### Given records ###

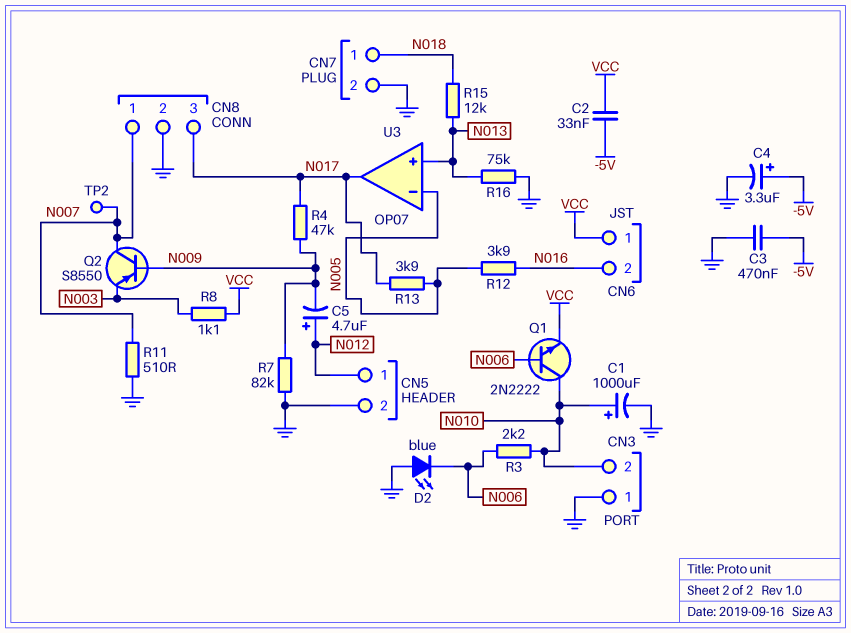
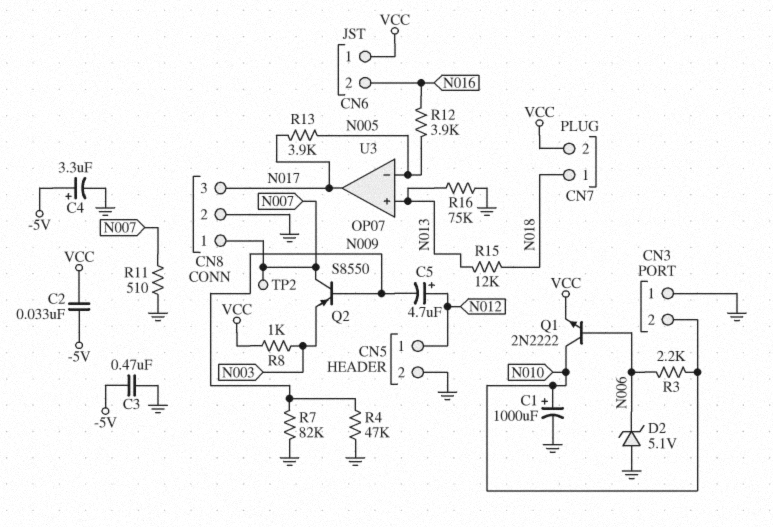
CN7 pin 2: GND -> VCC
D2: LED blue (A GND, K N006) -> zener 5.1V (A GND, K N006)
R4: 47k (N009, N017) -> 47k (GND, N009)
R8: 1.1k (N003, VCC) -> 1k (N003, VCC)

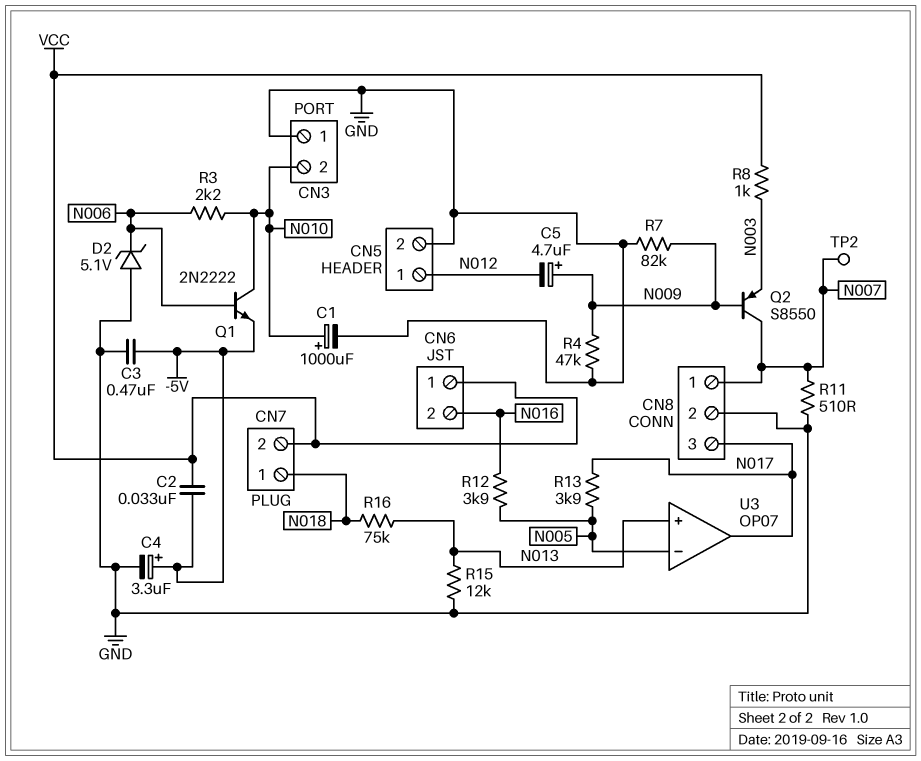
C5: 4.7uF (plus N012, minus N009) -> 4.7uF (plus N009, minus N012)
Q1: NPN 2N2222 (B N006, C N010, E VCC) -> NPN 2N2222 (B N006, C N010, E -5V)
R15: 12k (N013, N018) -> 12k (GND, N013)
R16: 75k (GND, N013) -> 75k (N013, N018)

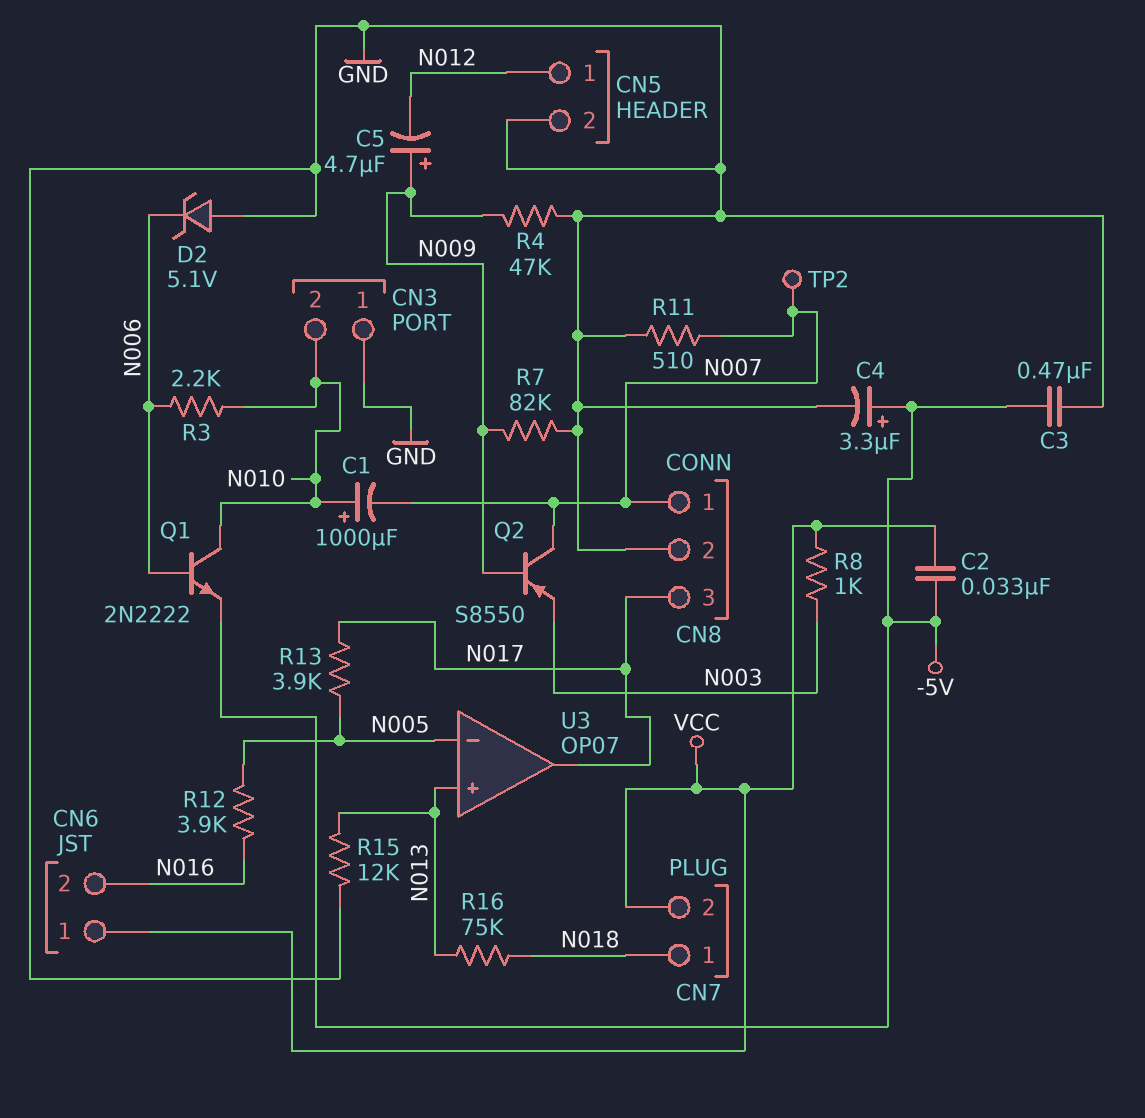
C1: 1000uF (plus N010, minus GND) -> 1000uF (plus N010, minus N007)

###

Problem requirements ->
Would you print all of the entries exactly, omitting any image?

Problem solution ->
CN7 pin 2: GND -> VCC
D2: LED blue (A GND, K N006) -> zener 5.1V (A GND, K N006)
R4: 47k (N009, N017) -> 47k (GND, N009)
R8: 1.1k (N003, VCC) -> 1k (N003, VCC)

C5: 4.7uF (plus N012, minus N009) -> 4.7uF (plus N009, minus N012)
Q1: NPN 2N2222 (B N006, C N010, E VCC) -> NPN 2N2222 (B N006, C N010, E -5V)
R15: 12k (N013, N018) -> 12k (GND, N013)
R16: 75k (GND, N013) -> 75k (N013, N018)

C1: 1000uF (plus N010, minus GND) -> 1000uF (plus N010, minus N007)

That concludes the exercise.